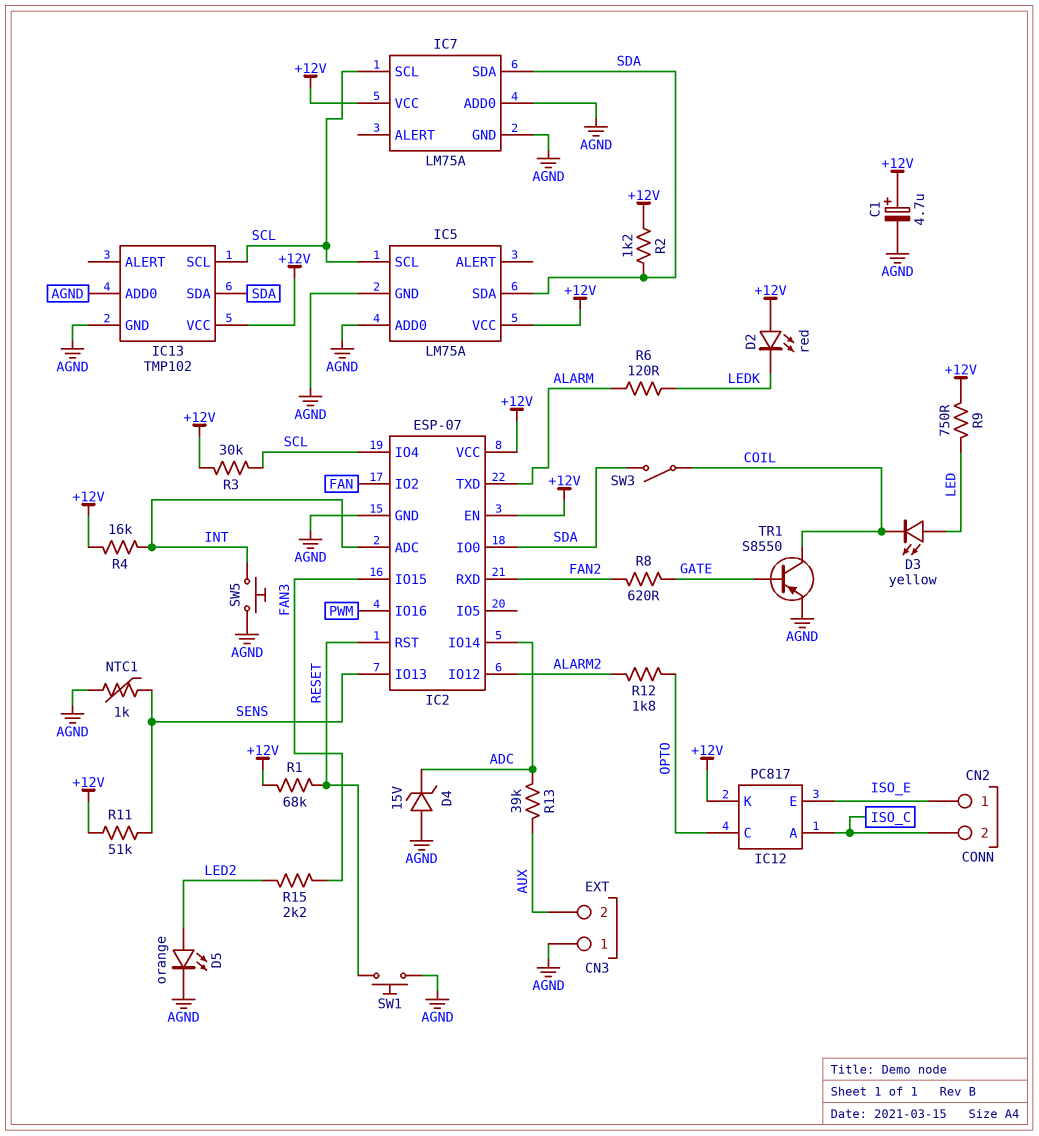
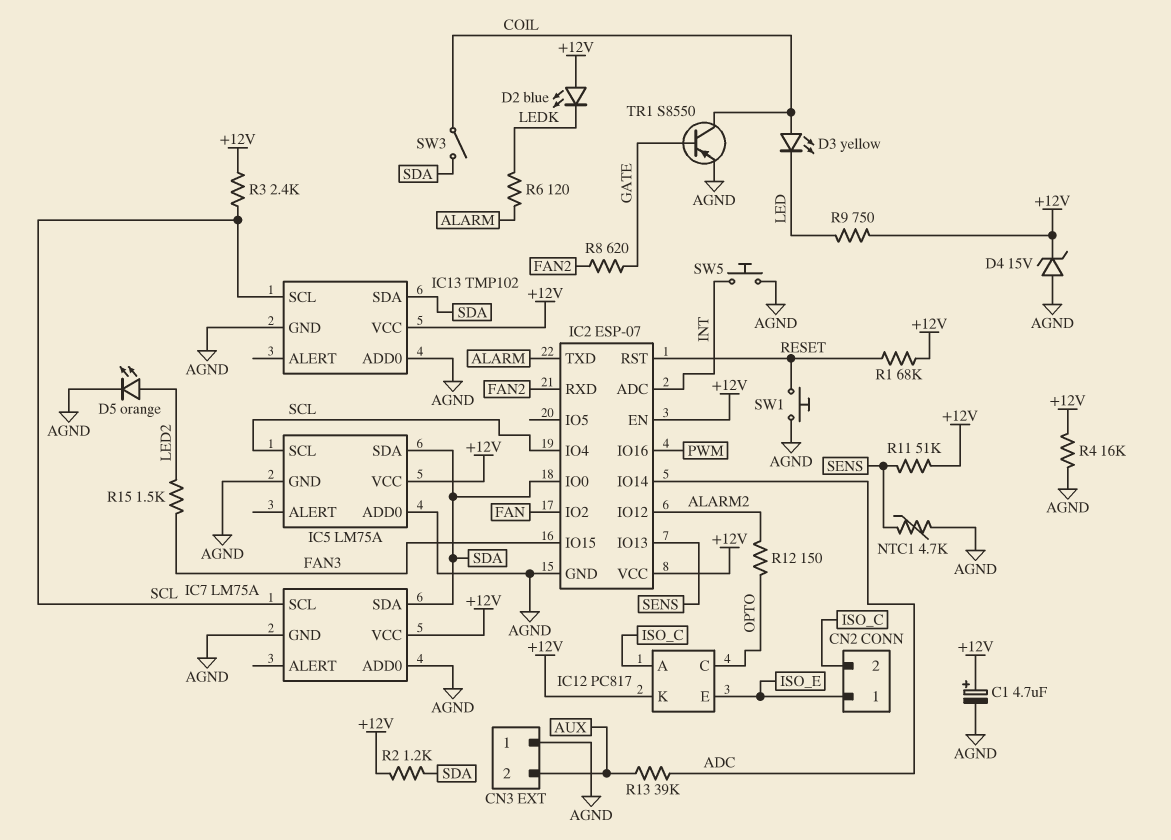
D2: LED red (A +12V, K LEDK) -> LED blue (A +12V, K LEDK)
D3: LED yellow (A LED, K COIL) -> LED yellow (A COIL, K LED)
D4: zener 15V (A AGND, K ADC) -> zener 15V (A AGND, K +12V)
NTC1: 1k (AGND, SENS) -> 4.7k (AGND, SENS)
R3: 30k (+12V, SCL) -> 2.4k (+12V, SCL)
R4: 16k (+12V, INT) -> 16k (+12V, AGND)
R12: 1.8k (ALARM2, OPTO) -> 150 (ALARM2, OPTO)
R15: 2.2k (FAN3, LED2) -> 1.5k (FAN3, LED2)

┄┄┄┄┄┄┄┄┄┄┄┄┄┄┄┄┄┄┄┄

> Task statement:
Exactly the lines from the one containing "NTC1: 1k (AGND, SENS) -> 4.7k (AGND, SENS)" through the last line of the material above are to be returned, with nothing else.

> Task response:
NTC1: 1k (AGND, SENS) -> 4.7k (AGND, SENS)
R3: 30k (+12V, SCL) -> 2.4k (+12V, SCL)
R4: 16k (+12V, INT) -> 16k (+12V, AGND)
R12: 1.8k (ALARM2, OPTO) -> 150 (ALARM2, OPTO)
R15: 2.2k (FAN3, LED2) -> 1.5k (FAN3, LED2)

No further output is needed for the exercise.